Work request:
Pick every line from the data below that contains the string "pyramid" and copy it.

**** Dataset records

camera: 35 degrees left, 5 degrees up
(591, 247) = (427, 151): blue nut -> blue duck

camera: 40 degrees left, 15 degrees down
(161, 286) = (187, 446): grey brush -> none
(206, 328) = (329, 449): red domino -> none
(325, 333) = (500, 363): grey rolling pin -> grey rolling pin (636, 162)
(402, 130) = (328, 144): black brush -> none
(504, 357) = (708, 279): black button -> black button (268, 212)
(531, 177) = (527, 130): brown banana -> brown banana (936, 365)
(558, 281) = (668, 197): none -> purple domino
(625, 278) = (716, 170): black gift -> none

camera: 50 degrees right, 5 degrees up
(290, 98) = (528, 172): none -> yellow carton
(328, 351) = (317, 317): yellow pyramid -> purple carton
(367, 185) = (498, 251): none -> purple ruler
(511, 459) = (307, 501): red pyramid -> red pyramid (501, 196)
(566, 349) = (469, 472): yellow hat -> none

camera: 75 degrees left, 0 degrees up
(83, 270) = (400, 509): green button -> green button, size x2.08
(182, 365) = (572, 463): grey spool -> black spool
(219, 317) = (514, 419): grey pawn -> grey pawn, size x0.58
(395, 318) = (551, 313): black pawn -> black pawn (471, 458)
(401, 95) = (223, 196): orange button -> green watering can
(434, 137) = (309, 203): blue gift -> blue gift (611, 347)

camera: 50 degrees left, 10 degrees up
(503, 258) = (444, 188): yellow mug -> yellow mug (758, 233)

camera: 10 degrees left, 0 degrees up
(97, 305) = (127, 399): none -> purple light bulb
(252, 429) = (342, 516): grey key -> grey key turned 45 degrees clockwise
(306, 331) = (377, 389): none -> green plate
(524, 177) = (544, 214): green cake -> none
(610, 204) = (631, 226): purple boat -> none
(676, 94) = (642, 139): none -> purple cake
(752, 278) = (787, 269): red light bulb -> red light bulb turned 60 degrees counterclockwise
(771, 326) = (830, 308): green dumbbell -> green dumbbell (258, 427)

********

Response box:
(328, 351) = (317, 317): yellow pyramid -> purple carton
(511, 459) = (307, 501): red pyramid -> red pyramid (501, 196)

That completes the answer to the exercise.